= What is needed =
Transcribe each of the records below exactly, excluding all pictures.
--- Given data ---
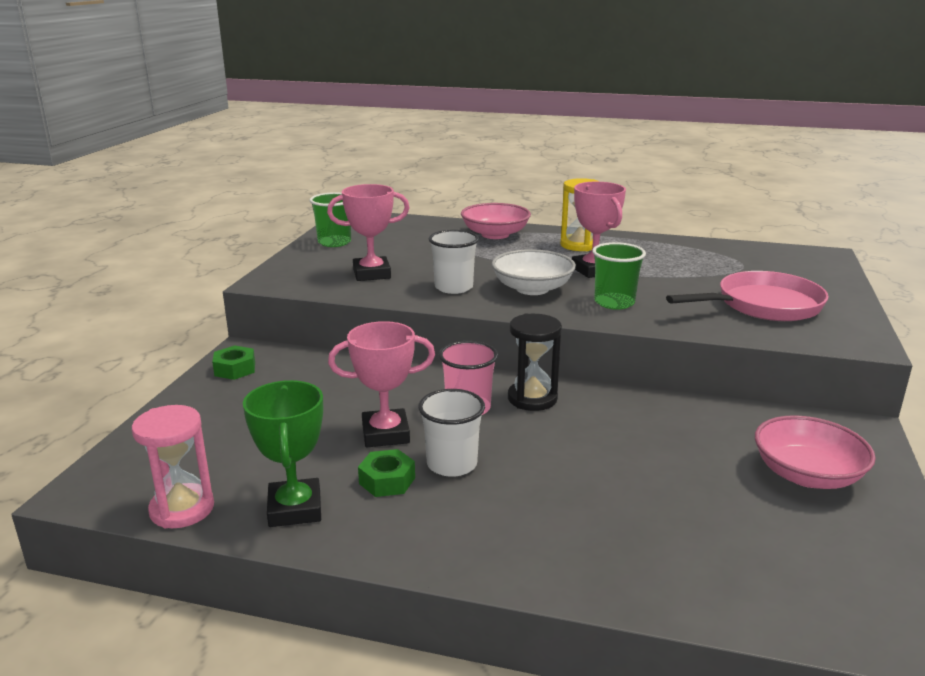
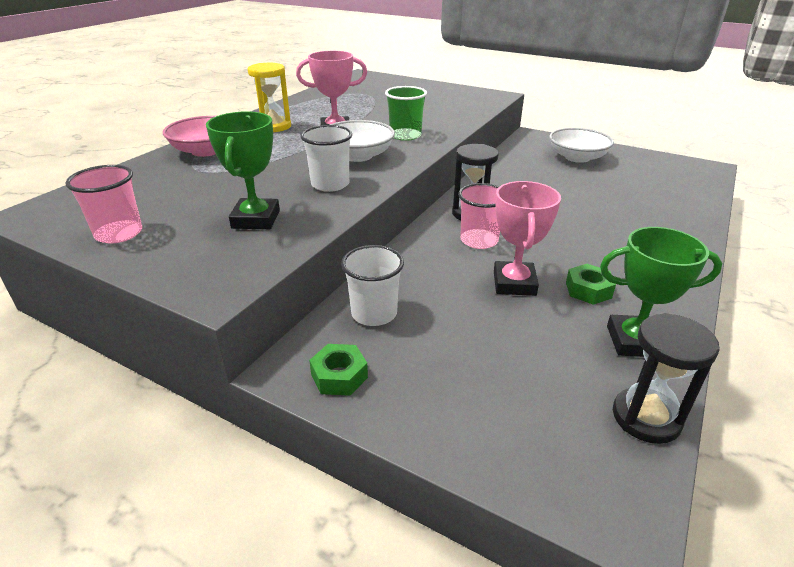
camera: 75 degrees left, 10 degrees up
(182, 509) = (646, 418): pink hourglass -> black hourglass
(334, 242) = (119, 233): green cup -> pink cup
(372, 274) = (256, 219): pink trophy -> green trophy
(452, 464) = (564, 259): white cup -> white cup (374, 313)
(763, 305) = (434, 102): pink pan -> none
(807, 475) = (577, 157): pink bowl -> white bowl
---
= Task answer =
camera: 75 degrees left, 10 degrees up
(182, 509) = (646, 418): pink hourglass -> black hourglass
(334, 242) = (119, 233): green cup -> pink cup
(372, 274) = (256, 219): pink trophy -> green trophy
(452, 464) = (564, 259): white cup -> white cup (374, 313)
(763, 305) = (434, 102): pink pan -> none
(807, 475) = (577, 157): pink bowl -> white bowl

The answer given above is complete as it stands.